# WHAT IS EXPECTED
At the line containing "yellow fish: 0 -> 1", begin retyping, and stop after the last line of the data; add nothing.

------------------------------------------------------------------------

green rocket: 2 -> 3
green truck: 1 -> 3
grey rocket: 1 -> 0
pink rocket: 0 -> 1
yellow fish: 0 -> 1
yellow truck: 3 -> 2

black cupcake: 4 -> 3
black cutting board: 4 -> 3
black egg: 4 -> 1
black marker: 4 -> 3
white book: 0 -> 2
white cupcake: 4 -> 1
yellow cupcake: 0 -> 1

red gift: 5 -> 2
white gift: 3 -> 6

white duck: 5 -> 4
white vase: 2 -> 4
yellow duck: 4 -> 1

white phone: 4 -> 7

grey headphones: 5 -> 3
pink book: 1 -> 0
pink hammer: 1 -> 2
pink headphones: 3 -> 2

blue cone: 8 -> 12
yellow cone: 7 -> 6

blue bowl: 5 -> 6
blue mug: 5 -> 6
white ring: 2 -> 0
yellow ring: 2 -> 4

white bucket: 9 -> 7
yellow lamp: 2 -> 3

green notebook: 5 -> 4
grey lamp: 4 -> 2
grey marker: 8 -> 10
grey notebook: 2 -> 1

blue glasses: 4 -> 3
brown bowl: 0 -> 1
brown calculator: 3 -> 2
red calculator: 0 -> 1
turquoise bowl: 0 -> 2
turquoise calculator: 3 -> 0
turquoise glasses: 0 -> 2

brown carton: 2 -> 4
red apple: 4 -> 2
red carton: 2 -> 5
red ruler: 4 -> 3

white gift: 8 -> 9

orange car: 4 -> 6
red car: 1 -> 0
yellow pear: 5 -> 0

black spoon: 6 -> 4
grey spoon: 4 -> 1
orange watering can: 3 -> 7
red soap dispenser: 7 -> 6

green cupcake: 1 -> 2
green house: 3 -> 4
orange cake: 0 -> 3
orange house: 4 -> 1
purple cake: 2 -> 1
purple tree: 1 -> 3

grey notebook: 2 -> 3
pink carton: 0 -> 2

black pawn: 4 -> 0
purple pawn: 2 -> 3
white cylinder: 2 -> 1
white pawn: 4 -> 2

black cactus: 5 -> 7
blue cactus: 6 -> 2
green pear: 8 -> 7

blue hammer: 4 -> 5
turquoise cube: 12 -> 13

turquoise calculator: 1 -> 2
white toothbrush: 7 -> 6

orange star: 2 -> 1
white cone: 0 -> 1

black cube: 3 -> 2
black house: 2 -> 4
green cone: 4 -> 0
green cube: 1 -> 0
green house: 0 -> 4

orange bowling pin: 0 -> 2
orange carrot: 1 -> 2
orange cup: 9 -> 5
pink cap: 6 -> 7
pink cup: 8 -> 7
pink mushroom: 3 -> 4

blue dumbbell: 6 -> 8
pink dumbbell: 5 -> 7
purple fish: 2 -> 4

------------------------------------------------------------------------

# RESULT OF THIS TASK
yellow fish: 0 -> 1
yellow truck: 3 -> 2

black cupcake: 4 -> 3
black cutting board: 4 -> 3
black egg: 4 -> 1
black marker: 4 -> 3
white book: 0 -> 2
white cupcake: 4 -> 1
yellow cupcake: 0 -> 1

red gift: 5 -> 2
white gift: 3 -> 6

white duck: 5 -> 4
white vase: 2 -> 4
yellow duck: 4 -> 1

white phone: 4 -> 7

grey headphones: 5 -> 3
pink book: 1 -> 0
pink hammer: 1 -> 2
pink headphones: 3 -> 2

blue cone: 8 -> 12
yellow cone: 7 -> 6

blue bowl: 5 -> 6
blue mug: 5 -> 6
white ring: 2 -> 0
yellow ring: 2 -> 4

white bucket: 9 -> 7
yellow lamp: 2 -> 3

green notebook: 5 -> 4
grey lamp: 4 -> 2
grey marker: 8 -> 10
grey notebook: 2 -> 1

blue glasses: 4 -> 3
brown bowl: 0 -> 1
brown calculator: 3 -> 2
red calculator: 0 -> 1
turquoise bowl: 0 -> 2
turquoise calculator: 3 -> 0
turquoise glasses: 0 -> 2

brown carton: 2 -> 4
red apple: 4 -> 2
red carton: 2 -> 5
red ruler: 4 -> 3

white gift: 8 -> 9

orange car: 4 -> 6
red car: 1 -> 0
yellow pear: 5 -> 0

black spoon: 6 -> 4
grey spoon: 4 -> 1
orange watering can: 3 -> 7
red soap dispenser: 7 -> 6

green cupcake: 1 -> 2
green house: 3 -> 4
orange cake: 0 -> 3
orange house: 4 -> 1
purple cake: 2 -> 1
purple tree: 1 -> 3

grey notebook: 2 -> 3
pink carton: 0 -> 2

black pawn: 4 -> 0
purple pawn: 2 -> 3
white cylinder: 2 -> 1
white pawn: 4 -> 2

black cactus: 5 -> 7
blue cactus: 6 -> 2
green pear: 8 -> 7

blue hammer: 4 -> 5
turquoise cube: 12 -> 13

turquoise calculator: 1 -> 2
white toothbrush: 7 -> 6

orange star: 2 -> 1
white cone: 0 -> 1

black cube: 3 -> 2
black house: 2 -> 4
green cone: 4 -> 0
green cube: 1 -> 0
green house: 0 -> 4

orange bowling pin: 0 -> 2
orange carrot: 1 -> 2
orange cup: 9 -> 5
pink cap: 6 -> 7
pink cup: 8 -> 7
pink mushroom: 3 -> 4

blue dumbbell: 6 -> 8
pink dumbbell: 5 -> 7
purple fish: 2 -> 4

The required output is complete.